WHAT YOU SHOULD DO: Starting with the line containing "anneau [noir] (no. 1 from left)" and going on through the line containing "marteau [violet] (no. 4 from left)", return the lines of the data below exactly, and only those.

# # #

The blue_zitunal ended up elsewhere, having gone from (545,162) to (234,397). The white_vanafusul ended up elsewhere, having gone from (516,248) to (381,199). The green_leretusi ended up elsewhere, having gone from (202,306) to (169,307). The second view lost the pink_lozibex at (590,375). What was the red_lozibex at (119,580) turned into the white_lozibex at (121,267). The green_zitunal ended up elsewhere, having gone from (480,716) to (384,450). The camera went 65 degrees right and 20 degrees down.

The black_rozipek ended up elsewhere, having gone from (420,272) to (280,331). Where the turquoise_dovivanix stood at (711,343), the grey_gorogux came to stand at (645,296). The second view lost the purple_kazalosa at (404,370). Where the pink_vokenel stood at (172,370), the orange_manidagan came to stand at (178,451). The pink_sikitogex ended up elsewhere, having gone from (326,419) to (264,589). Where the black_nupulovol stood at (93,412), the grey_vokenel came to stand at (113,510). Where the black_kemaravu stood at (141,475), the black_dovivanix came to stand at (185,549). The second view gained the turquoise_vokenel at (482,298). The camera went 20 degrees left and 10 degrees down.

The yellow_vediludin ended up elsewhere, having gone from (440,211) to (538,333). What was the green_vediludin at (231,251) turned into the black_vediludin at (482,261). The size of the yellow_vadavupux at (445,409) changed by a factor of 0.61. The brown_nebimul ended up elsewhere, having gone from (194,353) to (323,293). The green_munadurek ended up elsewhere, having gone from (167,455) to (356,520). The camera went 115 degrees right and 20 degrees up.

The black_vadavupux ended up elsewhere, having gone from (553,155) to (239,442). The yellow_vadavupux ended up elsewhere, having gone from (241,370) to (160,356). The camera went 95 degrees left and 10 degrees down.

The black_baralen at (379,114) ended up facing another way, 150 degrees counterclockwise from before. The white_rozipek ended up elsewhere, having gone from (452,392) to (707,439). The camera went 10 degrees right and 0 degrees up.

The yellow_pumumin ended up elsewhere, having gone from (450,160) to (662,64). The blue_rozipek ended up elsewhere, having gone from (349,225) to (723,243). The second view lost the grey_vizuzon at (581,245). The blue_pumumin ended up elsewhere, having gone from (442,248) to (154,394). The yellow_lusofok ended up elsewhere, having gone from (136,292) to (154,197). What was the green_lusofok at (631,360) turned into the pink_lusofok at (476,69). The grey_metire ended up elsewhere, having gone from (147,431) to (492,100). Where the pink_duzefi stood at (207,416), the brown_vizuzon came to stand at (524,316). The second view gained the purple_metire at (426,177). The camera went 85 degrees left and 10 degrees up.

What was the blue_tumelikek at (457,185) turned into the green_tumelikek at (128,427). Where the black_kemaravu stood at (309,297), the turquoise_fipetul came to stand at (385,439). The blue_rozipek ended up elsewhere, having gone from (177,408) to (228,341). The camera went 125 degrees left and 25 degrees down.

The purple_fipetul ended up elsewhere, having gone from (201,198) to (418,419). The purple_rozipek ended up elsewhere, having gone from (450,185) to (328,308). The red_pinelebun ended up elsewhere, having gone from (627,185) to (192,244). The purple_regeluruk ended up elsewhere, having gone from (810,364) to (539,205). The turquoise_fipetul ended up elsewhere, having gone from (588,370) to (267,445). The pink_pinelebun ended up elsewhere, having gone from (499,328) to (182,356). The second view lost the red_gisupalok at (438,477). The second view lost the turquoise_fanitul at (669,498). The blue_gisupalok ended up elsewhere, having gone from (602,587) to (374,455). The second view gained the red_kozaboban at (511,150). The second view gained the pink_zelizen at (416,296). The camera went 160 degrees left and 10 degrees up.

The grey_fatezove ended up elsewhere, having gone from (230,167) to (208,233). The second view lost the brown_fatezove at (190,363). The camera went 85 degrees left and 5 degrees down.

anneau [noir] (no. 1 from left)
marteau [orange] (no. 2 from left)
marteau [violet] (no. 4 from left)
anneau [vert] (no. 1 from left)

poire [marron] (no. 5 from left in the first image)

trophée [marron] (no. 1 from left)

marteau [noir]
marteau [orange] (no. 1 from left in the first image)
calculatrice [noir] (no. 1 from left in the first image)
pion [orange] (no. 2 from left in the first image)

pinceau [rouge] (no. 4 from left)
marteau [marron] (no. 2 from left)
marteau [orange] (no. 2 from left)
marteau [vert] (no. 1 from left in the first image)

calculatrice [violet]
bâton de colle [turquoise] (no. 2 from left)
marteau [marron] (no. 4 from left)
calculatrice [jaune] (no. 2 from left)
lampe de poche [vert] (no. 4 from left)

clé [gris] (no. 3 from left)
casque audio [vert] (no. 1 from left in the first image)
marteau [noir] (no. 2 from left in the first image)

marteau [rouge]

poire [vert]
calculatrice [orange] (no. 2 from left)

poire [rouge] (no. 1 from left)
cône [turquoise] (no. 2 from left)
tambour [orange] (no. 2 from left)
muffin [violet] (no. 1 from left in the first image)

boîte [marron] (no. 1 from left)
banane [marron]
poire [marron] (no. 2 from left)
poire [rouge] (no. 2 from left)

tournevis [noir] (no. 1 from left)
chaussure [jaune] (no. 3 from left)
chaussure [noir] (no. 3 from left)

# # #

COMPLETED TASK:
anneau [noir] (no. 1 from left)
marteau [orange] (no. 2 from left)
marteau [violet] (no. 4 from left)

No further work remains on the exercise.